Within the material that follows, how many lines include the string "violet"? Answer with the number and nothing more.

■ DATA:
-=-=-

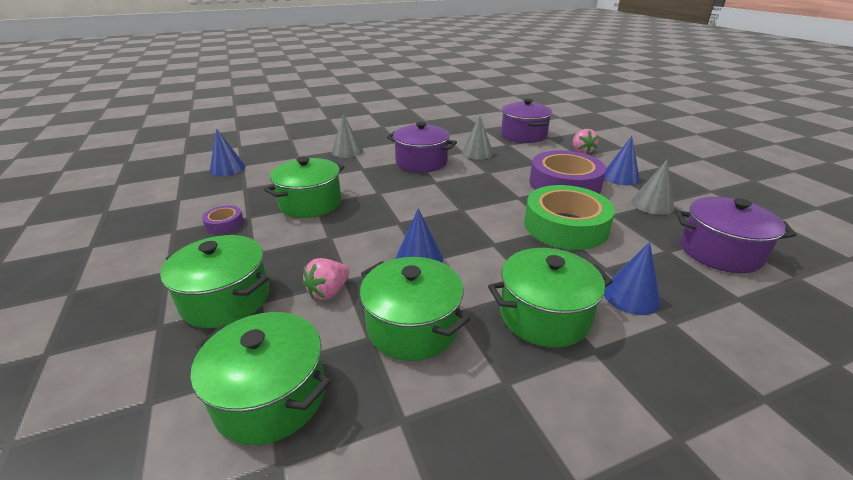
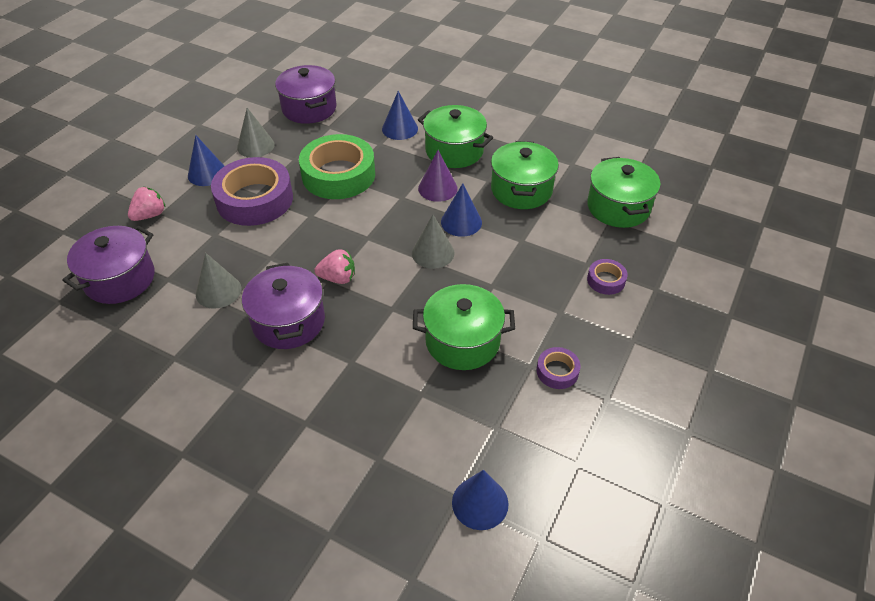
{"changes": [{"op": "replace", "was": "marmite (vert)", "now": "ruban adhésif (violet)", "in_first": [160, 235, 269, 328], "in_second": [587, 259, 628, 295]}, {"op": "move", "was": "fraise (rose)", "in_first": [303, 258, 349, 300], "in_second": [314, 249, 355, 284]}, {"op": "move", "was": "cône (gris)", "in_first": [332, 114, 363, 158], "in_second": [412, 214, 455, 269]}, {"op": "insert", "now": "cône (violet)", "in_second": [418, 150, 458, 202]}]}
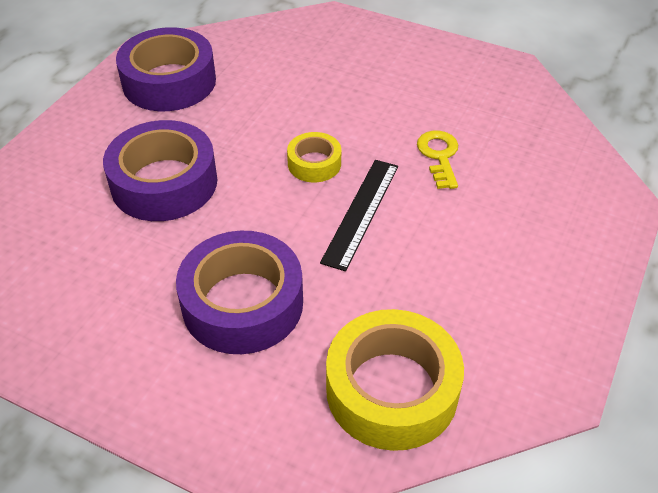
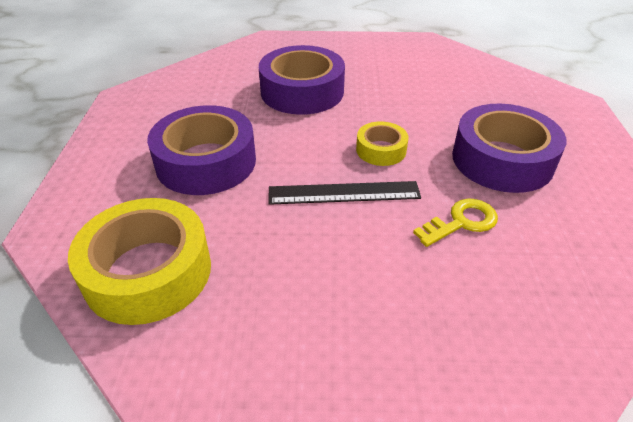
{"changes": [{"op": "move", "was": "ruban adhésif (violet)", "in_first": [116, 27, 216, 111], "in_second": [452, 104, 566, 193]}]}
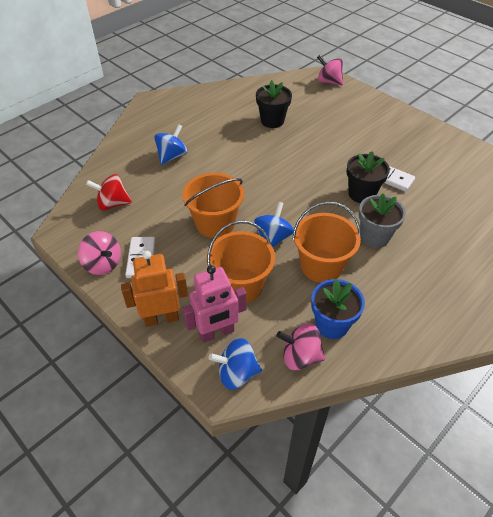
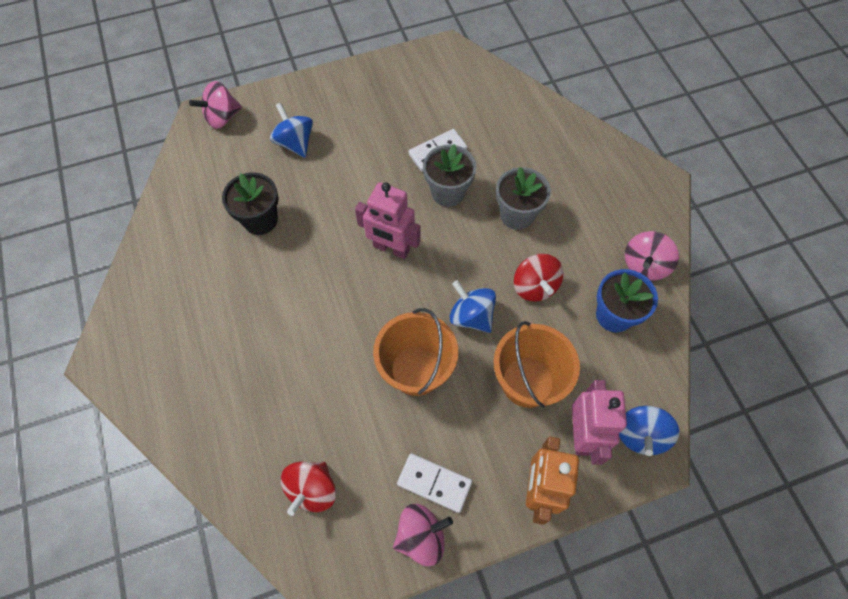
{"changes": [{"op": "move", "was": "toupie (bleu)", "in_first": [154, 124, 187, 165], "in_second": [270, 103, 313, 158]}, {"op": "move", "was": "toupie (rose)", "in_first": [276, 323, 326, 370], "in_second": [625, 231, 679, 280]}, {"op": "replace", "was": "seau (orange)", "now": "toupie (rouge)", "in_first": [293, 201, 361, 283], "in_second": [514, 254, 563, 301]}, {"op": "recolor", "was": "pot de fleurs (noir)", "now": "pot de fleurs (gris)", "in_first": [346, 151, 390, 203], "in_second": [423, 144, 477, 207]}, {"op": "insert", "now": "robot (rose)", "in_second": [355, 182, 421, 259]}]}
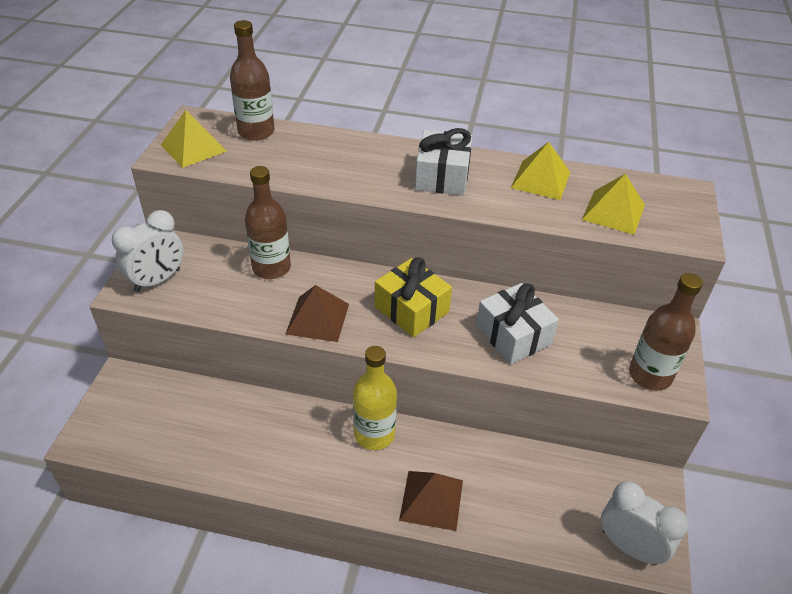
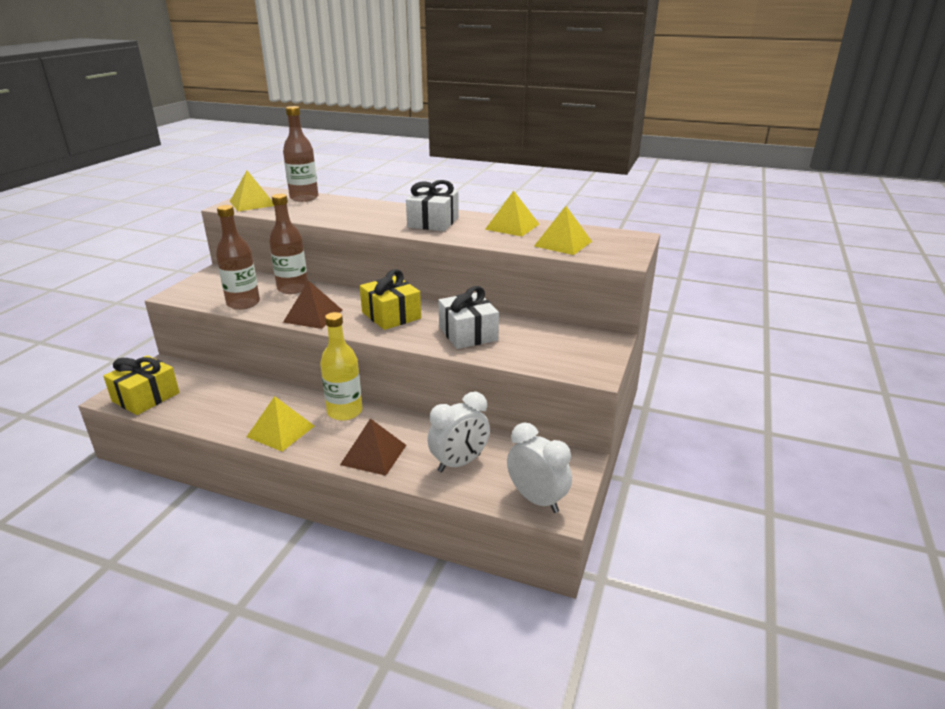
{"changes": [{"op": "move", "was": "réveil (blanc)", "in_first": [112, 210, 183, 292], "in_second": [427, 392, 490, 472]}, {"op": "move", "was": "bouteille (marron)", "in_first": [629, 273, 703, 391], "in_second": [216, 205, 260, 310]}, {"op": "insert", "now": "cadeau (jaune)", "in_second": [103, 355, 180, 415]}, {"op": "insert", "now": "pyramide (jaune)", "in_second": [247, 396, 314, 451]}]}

-=-=-

■ SOLUTION FOR THIS TASK: 2